[Scene change data]
━━━
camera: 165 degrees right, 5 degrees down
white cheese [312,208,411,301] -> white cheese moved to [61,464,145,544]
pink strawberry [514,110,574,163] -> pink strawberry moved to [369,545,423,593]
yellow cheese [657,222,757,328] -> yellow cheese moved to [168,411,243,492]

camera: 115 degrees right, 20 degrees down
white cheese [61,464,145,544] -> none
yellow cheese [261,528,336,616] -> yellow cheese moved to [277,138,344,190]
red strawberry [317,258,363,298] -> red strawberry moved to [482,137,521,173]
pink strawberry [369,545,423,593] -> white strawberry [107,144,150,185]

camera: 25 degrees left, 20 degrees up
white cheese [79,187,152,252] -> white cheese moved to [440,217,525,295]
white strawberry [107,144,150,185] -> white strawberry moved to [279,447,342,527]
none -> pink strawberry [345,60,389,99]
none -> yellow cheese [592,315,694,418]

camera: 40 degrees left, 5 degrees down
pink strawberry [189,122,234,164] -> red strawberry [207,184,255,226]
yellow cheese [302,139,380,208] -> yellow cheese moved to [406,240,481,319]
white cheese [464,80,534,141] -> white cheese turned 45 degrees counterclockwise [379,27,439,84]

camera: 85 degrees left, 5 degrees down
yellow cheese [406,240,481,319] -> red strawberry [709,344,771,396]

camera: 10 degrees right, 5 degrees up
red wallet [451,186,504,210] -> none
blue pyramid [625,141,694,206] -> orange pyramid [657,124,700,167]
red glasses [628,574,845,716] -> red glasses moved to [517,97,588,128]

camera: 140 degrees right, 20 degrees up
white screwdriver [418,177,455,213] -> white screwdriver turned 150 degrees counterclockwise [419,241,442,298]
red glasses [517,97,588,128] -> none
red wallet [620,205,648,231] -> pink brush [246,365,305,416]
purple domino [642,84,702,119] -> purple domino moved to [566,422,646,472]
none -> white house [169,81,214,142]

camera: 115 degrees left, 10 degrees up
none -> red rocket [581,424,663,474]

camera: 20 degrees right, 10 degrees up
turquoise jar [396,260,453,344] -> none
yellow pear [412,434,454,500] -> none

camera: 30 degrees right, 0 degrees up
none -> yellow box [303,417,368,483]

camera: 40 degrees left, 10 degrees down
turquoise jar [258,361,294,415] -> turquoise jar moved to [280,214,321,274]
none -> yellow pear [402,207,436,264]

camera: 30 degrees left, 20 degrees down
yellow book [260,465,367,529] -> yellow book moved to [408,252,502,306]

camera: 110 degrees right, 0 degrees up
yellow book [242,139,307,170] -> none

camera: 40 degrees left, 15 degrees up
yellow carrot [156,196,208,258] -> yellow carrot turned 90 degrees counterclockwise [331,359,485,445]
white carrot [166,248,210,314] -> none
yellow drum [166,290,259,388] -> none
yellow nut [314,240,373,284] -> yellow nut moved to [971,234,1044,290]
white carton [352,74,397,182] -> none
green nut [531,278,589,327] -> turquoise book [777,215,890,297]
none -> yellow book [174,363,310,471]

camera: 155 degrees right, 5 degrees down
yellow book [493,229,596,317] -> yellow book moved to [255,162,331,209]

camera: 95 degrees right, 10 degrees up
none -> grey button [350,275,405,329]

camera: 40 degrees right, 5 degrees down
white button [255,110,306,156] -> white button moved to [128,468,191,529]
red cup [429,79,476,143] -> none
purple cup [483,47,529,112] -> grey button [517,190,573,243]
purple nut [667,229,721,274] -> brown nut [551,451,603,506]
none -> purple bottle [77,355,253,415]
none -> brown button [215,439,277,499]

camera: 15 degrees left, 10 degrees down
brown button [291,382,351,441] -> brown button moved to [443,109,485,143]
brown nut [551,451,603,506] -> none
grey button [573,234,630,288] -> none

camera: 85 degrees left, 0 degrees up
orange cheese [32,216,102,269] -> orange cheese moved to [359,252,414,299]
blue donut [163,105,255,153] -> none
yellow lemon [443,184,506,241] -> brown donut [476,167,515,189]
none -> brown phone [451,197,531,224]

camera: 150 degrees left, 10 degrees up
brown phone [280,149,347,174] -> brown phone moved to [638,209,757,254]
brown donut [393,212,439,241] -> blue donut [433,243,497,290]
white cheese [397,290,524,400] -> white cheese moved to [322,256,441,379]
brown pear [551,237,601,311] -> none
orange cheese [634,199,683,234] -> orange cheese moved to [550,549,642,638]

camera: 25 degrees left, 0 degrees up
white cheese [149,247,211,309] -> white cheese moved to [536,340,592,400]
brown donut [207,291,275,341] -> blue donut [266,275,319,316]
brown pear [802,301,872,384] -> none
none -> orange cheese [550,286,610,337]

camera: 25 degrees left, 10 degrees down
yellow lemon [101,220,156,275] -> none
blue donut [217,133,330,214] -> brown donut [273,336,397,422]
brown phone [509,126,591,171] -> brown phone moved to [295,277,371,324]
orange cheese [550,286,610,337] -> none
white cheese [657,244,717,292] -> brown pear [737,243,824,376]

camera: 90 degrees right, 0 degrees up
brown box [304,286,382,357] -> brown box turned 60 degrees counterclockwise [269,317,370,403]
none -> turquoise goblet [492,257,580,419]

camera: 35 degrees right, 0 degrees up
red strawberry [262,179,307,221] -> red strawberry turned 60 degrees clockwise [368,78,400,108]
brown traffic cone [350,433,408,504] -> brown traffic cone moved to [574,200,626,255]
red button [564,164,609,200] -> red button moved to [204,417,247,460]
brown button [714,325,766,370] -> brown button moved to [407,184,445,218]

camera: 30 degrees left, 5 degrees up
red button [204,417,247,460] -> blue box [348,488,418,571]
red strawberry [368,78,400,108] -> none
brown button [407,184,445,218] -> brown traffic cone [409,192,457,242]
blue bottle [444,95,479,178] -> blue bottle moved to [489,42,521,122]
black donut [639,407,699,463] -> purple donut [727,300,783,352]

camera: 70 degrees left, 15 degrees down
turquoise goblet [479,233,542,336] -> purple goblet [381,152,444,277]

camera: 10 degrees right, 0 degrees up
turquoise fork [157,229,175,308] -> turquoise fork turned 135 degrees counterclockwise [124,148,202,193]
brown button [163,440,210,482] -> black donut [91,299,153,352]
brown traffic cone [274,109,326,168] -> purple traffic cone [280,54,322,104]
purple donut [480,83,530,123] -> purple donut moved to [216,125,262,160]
━━━
> _What you are asked to do_:
From the line holding "white carton [352,74,397,182] -> none" to the line holding "yellow book [493,229,596,317]", inclusive, restate each line above exactly as written.

> _Solution_:
white carton [352,74,397,182] -> none
green nut [531,278,589,327] -> turquoise book [777,215,890,297]
none -> yellow book [174,363,310,471]

camera: 155 degrees right, 5 degrees down
yellow book [493,229,596,317] -> yellow book moved to [255,162,331,209]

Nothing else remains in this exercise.